### Task to carry out
When a line in the listing contains the string "dumbbell", pick it out and copy it.

### Dataset content
____________________

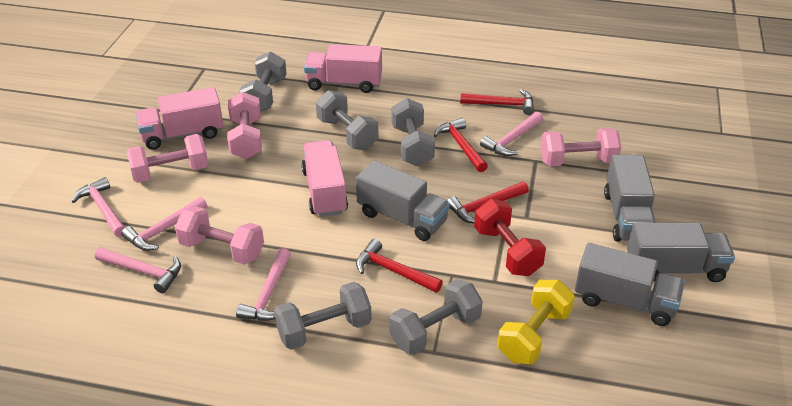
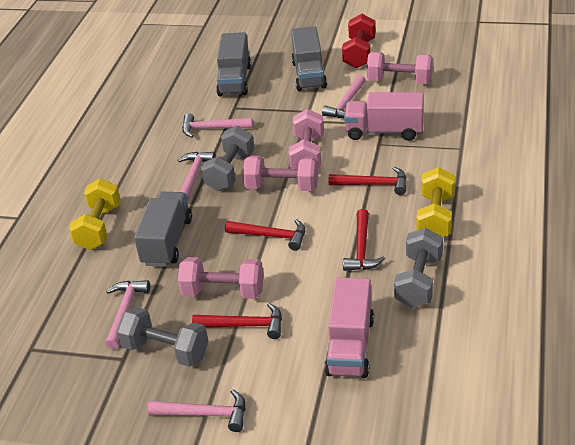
grey dumbbell: 5 -> 3
grey truck: 4 -> 3
pink truck: 3 -> 2
yellow dumbbell: 1 -> 2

____________________

### Result of this task
grey dumbbell: 5 -> 3
yellow dumbbell: 1 -> 2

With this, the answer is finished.